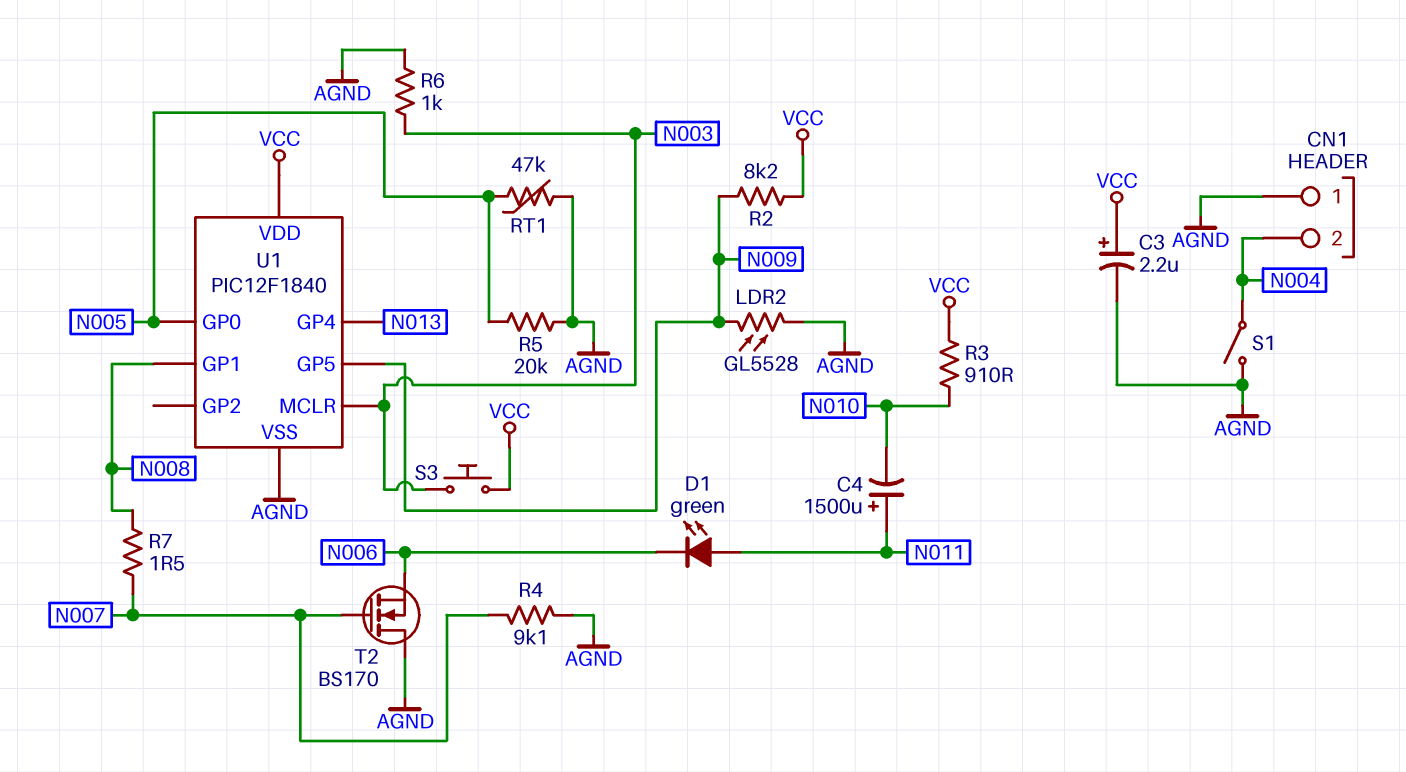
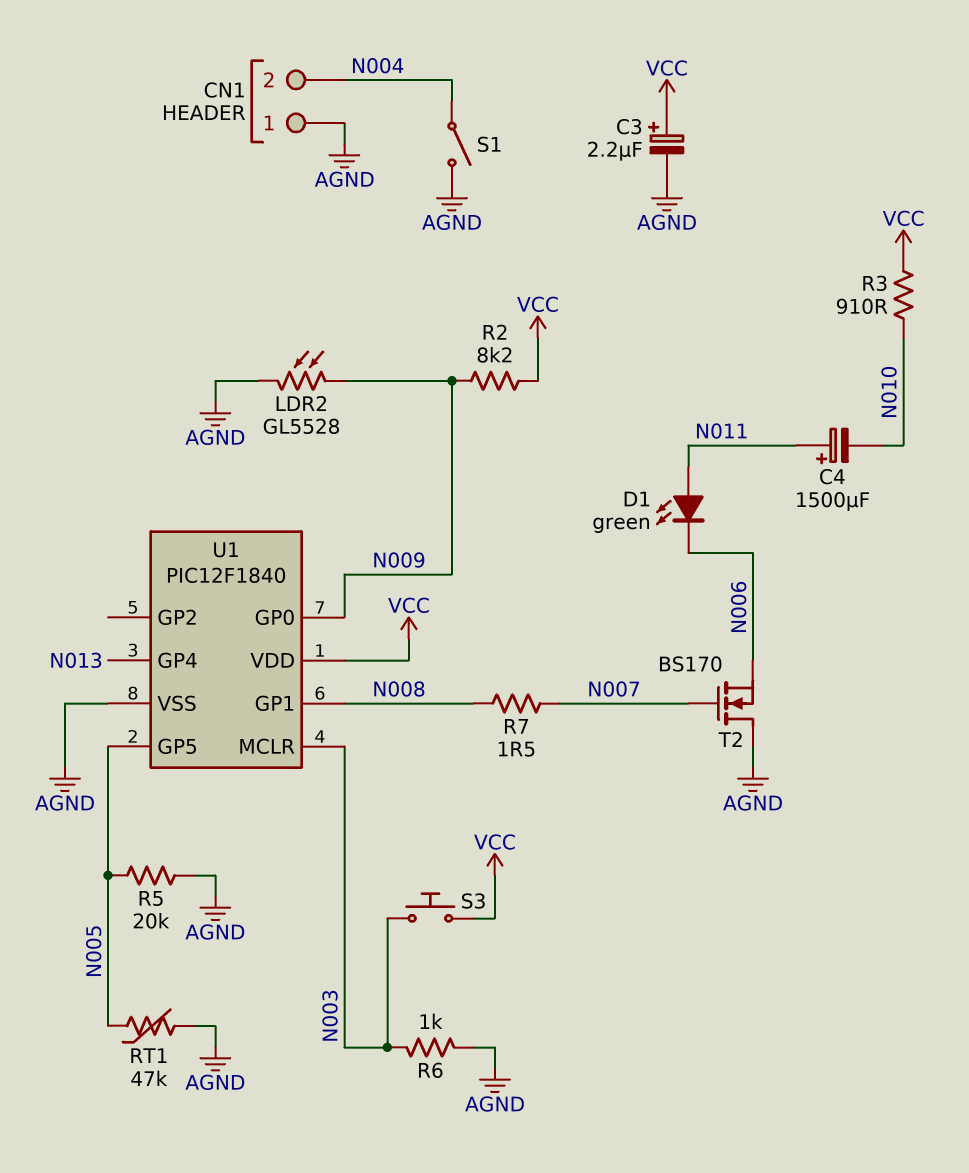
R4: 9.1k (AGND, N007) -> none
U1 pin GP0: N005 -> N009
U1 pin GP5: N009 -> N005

---

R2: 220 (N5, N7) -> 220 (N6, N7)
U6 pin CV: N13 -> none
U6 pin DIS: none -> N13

» **Exercise prompt**:
Here the output must be the lines above from the line with "R4: 9.1k (AGND, N007) -> none" to the line with "U1 pin GP5: N009 -> N005", both included, duplicated word for word and nothing else.

» **Problem solution**:
R4: 9.1k (AGND, N007) -> none
U1 pin GP0: N005 -> N009
U1 pin GP5: N009 -> N005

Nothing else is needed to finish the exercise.